TASK OBJECTIVE = A complete response lists each line of the data below that includes the word "purple".

RECORDS FOR THIS EXERCISE =
※

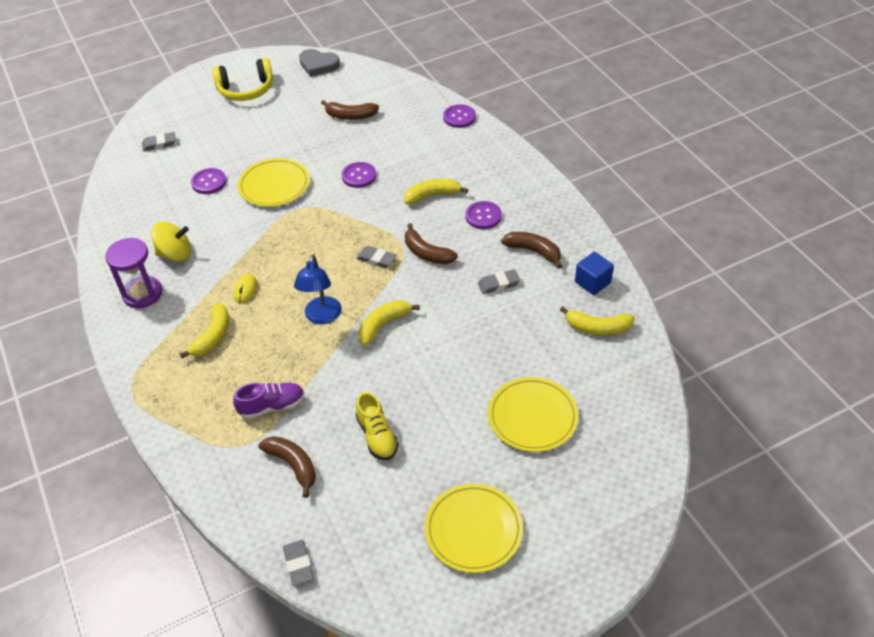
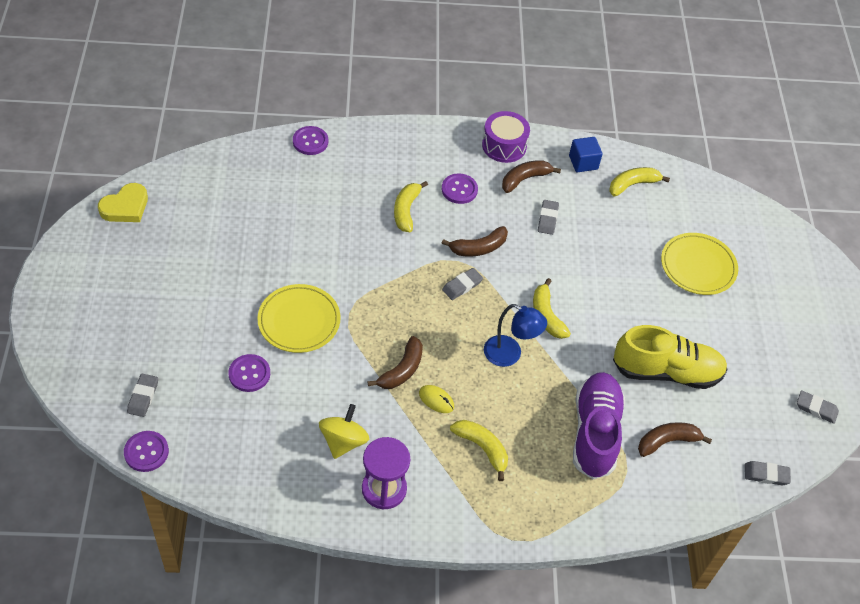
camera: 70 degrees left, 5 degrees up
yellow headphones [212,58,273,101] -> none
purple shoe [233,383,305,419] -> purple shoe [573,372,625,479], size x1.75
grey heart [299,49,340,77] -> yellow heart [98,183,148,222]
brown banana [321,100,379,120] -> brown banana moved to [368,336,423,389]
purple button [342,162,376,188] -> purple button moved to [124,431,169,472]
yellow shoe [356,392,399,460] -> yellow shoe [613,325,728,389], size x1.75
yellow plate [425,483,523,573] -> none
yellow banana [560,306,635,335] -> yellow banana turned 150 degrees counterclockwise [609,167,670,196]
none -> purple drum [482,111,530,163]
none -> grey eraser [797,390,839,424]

※

RESPONSE TO THIS TASK =
purple shoe [233,383,305,419] -> purple shoe [573,372,625,479], size x1.75
purple button [342,162,376,188] -> purple button moved to [124,431,169,472]
none -> purple drum [482,111,530,163]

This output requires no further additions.